Task brief:
Below are entries; copy exactly, and only, the lines from the one containing "LCD pin SCL: D5 -> D9" through their final line, leaving out pictures.

Input data:

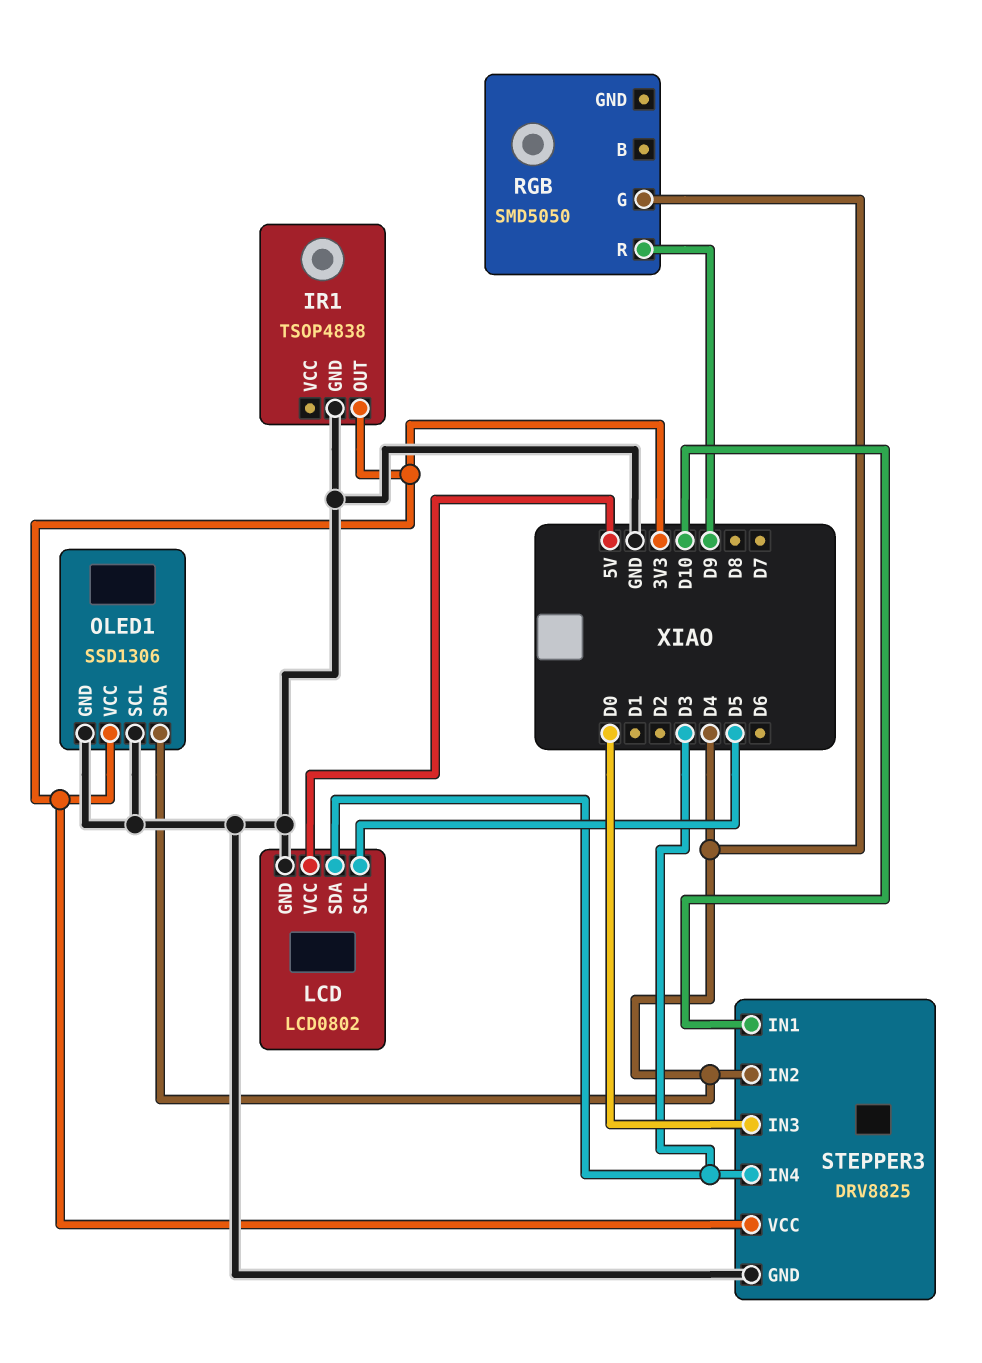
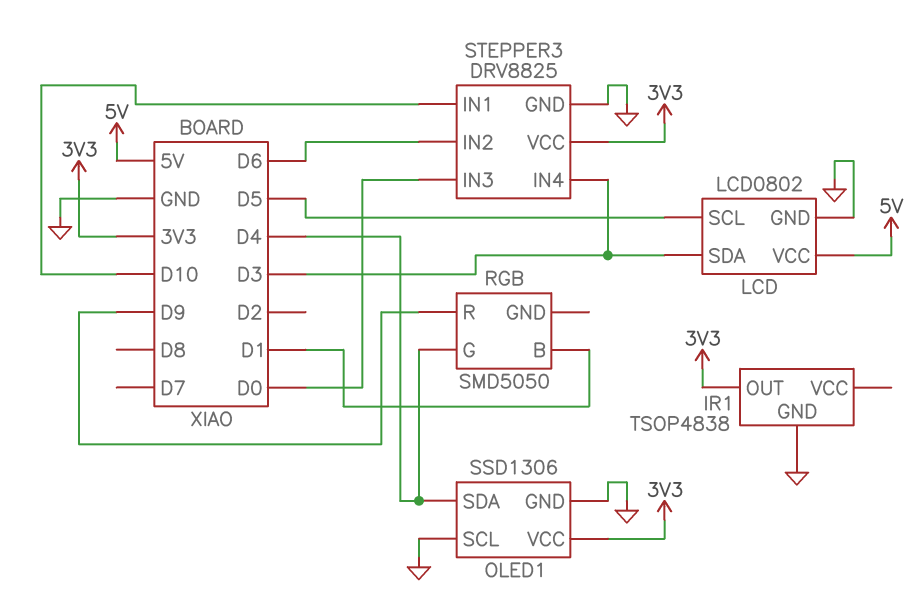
RGB pin B: none -> D1
STEPPER3 pin IN2: D4 -> D6

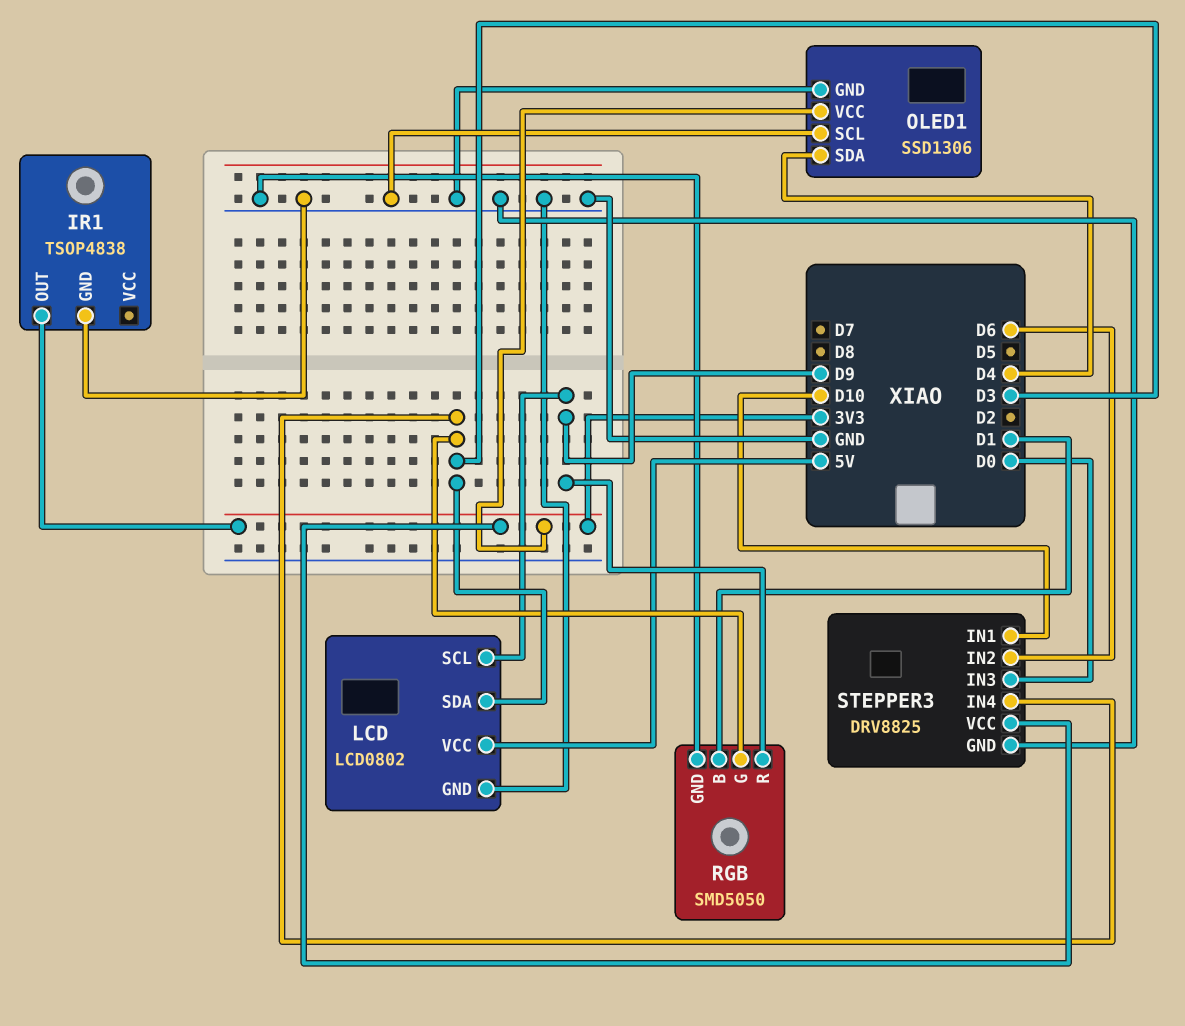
LCD pin SCL: D5 -> D9
RGB pin G: D4 -> D3
RGB pin GND: none -> GND

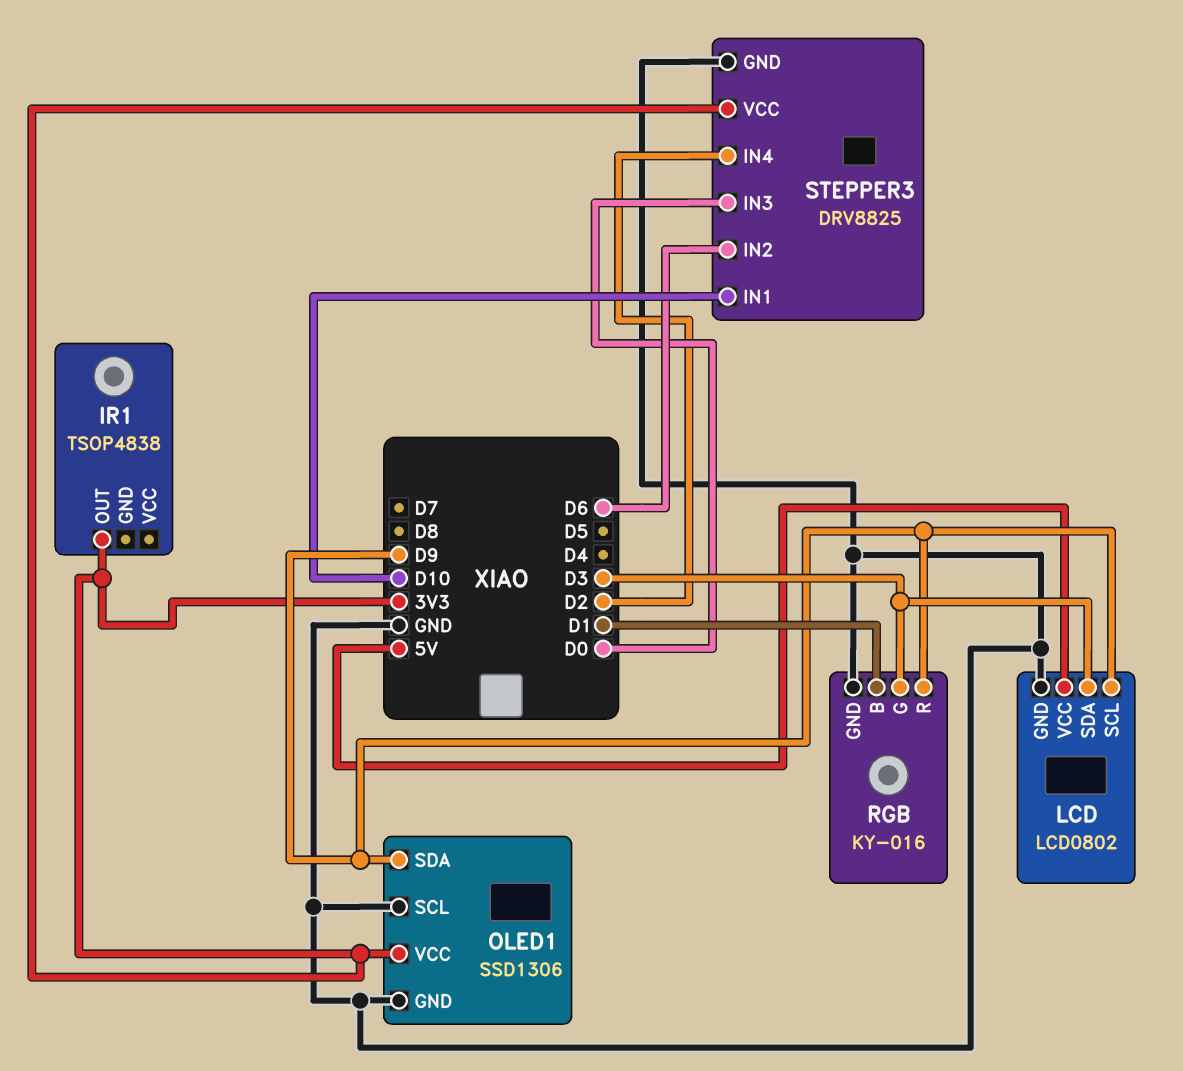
IR1 pin GND: GND -> none
OLED1 pin SDA: D4 -> D9
RGB: SMD5050 -> KY-016
STEPPER3 pin IN4: D3 -> D2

Your response:
LCD pin SCL: D5 -> D9
RGB pin G: D4 -> D3
RGB pin GND: none -> GND

IR1 pin GND: GND -> none
OLED1 pin SDA: D4 -> D9
RGB: SMD5050 -> KY-016
STEPPER3 pin IN4: D3 -> D2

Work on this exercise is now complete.